TASK TO CARRY OUT. The expected output is the data below, character for character, without its pictures.

PROVIDED MATERIAL.
****
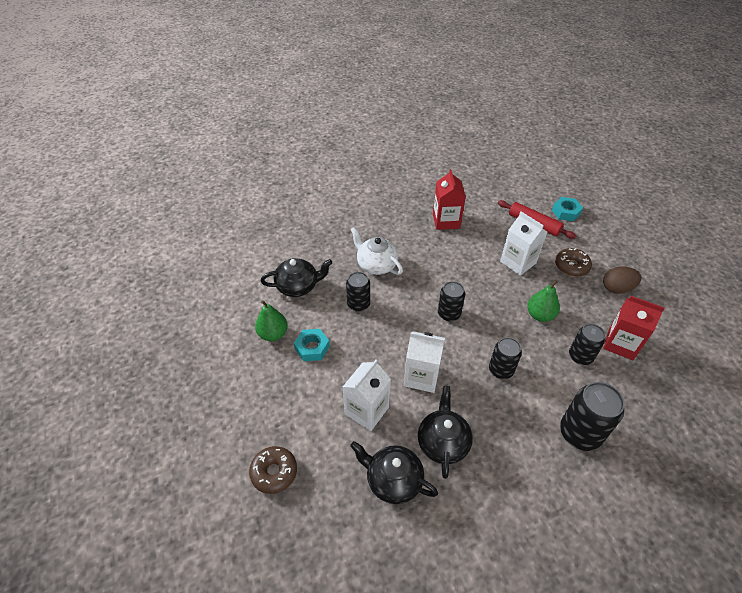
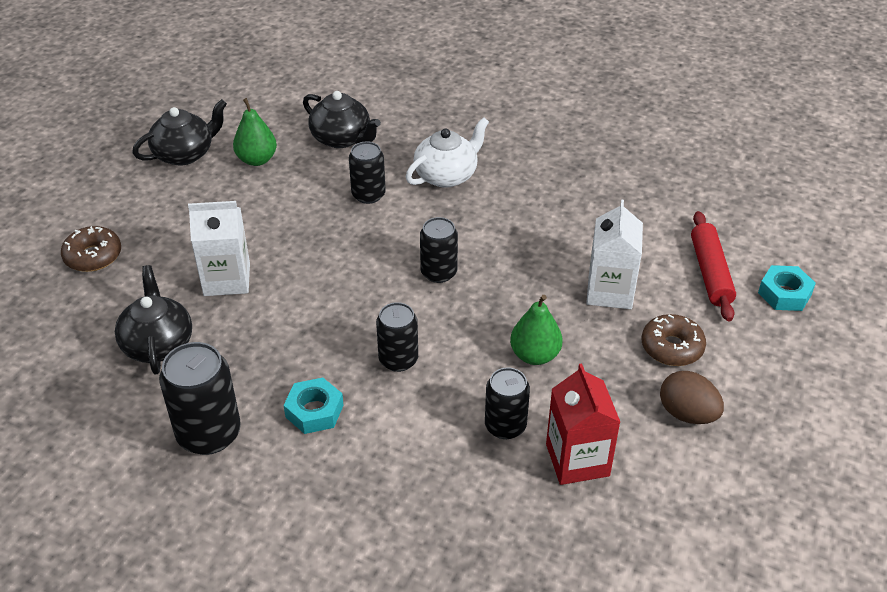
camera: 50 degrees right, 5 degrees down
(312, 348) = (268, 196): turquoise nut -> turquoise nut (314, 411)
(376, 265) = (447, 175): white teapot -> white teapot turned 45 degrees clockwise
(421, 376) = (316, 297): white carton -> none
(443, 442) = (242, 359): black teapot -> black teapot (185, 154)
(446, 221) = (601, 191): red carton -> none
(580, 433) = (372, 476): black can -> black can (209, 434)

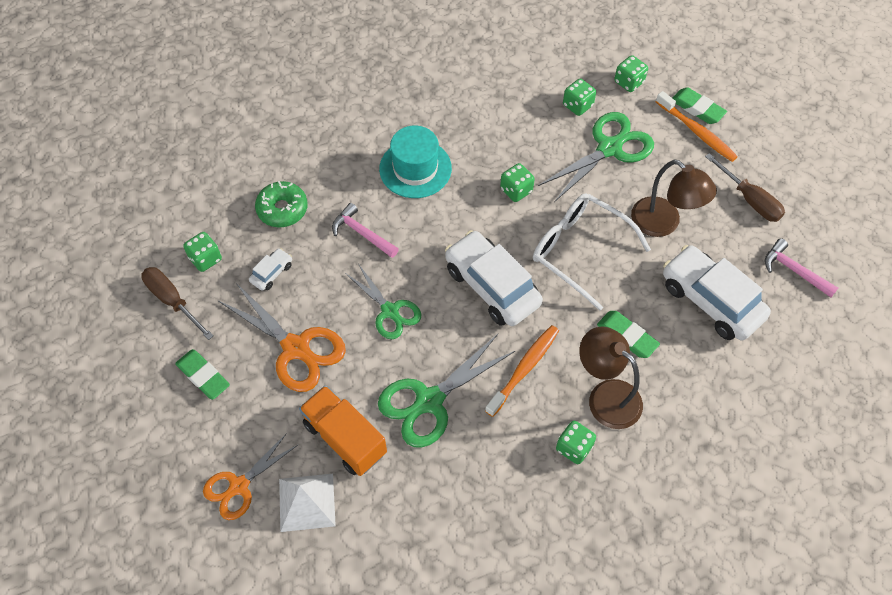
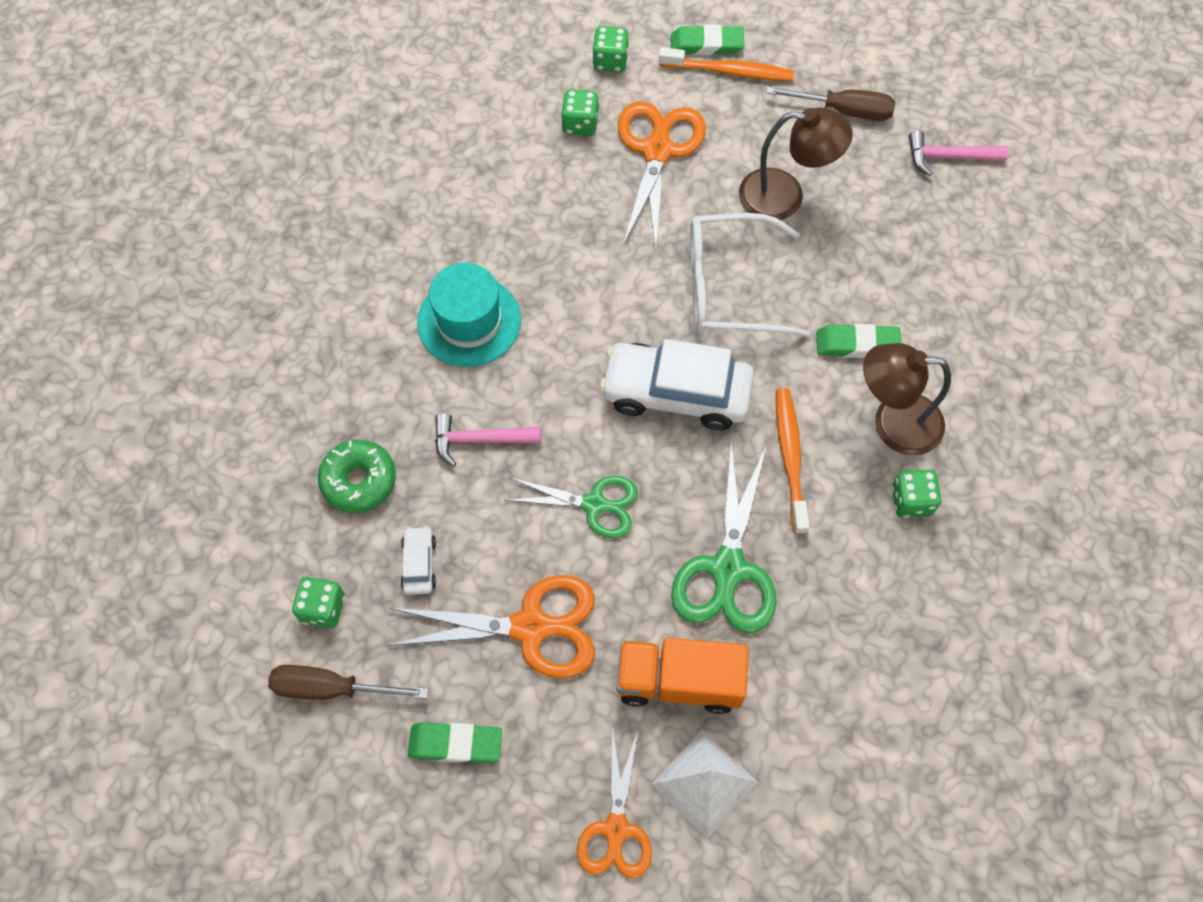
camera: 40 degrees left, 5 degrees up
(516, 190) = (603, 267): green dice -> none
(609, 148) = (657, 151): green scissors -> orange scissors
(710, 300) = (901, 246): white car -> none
****
TASK RESULT.
camera: 50 degrees right, 5 degrees down
(312, 348) = (268, 196): turquoise nut -> turquoise nut (314, 411)
(376, 265) = (447, 175): white teapot -> white teapot turned 45 degrees clockwise
(421, 376) = (316, 297): white carton -> none
(443, 442) = (242, 359): black teapot -> black teapot (185, 154)
(446, 221) = (601, 191): red carton -> none
(580, 433) = (372, 476): black can -> black can (209, 434)

camera: 40 degrees left, 5 degrees up
(516, 190) = (603, 267): green dice -> none
(609, 148) = (657, 151): green scissors -> orange scissors
(710, 300) = (901, 246): white car -> none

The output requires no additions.